Object change descriptions:

────────

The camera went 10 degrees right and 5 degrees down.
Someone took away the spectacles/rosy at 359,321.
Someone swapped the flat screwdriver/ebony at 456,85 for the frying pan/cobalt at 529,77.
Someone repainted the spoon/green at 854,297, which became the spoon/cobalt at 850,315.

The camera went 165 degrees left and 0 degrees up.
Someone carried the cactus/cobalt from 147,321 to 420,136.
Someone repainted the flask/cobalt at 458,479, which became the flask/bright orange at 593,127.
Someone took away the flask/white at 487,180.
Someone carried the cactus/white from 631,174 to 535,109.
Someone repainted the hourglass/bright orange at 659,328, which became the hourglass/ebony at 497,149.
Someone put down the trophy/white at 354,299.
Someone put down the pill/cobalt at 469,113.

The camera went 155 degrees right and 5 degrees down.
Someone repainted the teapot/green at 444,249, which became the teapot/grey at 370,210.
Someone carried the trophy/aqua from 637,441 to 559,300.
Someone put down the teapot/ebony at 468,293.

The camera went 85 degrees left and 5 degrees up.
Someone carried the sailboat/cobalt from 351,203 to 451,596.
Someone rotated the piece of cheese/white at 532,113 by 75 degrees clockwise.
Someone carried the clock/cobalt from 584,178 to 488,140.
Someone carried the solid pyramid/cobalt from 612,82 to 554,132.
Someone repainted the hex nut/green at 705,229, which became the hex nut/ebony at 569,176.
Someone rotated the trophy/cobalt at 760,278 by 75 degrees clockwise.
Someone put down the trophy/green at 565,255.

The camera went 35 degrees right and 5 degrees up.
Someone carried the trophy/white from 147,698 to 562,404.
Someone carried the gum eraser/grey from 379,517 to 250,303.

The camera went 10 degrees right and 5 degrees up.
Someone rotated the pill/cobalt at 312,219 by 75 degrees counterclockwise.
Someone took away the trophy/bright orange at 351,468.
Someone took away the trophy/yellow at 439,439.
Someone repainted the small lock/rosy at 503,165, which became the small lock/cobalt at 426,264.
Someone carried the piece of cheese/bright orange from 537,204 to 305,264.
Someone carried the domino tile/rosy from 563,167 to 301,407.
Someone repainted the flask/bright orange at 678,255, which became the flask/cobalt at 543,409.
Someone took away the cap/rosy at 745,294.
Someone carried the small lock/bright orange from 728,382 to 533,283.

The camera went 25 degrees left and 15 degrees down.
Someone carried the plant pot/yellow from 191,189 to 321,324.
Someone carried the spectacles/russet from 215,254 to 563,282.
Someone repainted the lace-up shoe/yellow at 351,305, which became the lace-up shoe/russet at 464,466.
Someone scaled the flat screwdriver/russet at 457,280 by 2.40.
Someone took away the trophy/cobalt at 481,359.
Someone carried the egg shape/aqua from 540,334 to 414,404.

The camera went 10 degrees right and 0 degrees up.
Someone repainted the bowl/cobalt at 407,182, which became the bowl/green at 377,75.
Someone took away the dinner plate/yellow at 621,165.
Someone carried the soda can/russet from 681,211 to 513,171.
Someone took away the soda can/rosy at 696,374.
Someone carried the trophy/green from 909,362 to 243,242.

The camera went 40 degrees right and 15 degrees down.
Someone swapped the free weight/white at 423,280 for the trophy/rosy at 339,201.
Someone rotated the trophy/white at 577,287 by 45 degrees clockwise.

────────

- [Work order]
Transcribe exactly, and only, the lines from the opening line of the records through the line containing "Someone took away the flask/white at 487,180.".

- [Answer to the problem]
The camera went 10 degrees right and 5 degrees down.
Someone took away the spectacles/rosy at 359,321.
Someone swapped the flat screwdriver/ebony at 456,85 for the frying pan/cobalt at 529,77.
Someone repainted the spoon/green at 854,297, which became the spoon/cobalt at 850,315.

The camera went 165 degrees left and 0 degrees up.
Someone carried the cactus/cobalt from 147,321 to 420,136.
Someone repainted the flask/cobalt at 458,479, which became the flask/bright orange at 593,127.
Someone took away the flask/white at 487,180.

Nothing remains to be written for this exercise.